== Records supplied ==

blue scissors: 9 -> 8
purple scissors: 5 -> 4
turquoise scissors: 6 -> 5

===
== Records supplied ==

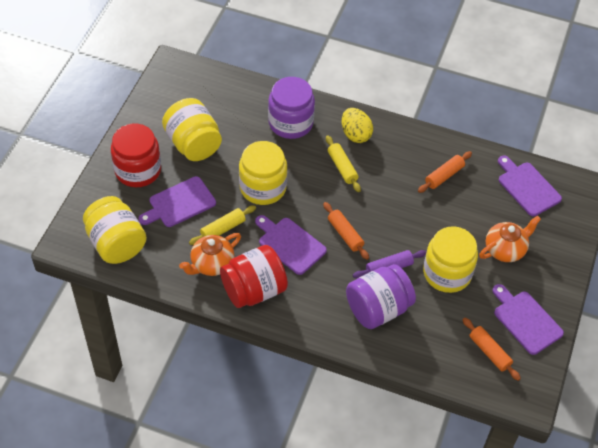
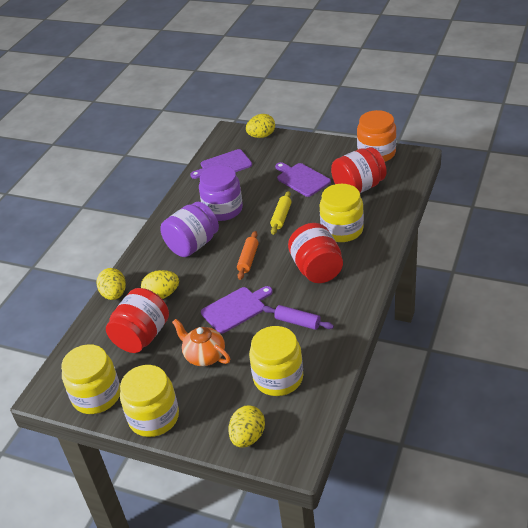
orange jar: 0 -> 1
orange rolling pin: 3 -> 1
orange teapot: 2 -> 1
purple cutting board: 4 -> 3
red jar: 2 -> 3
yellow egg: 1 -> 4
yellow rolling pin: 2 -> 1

===

All of the lines above that carry the string "rolling" need to be found and copied.

orange rolling pin: 3 -> 1
yellow rolling pin: 2 -> 1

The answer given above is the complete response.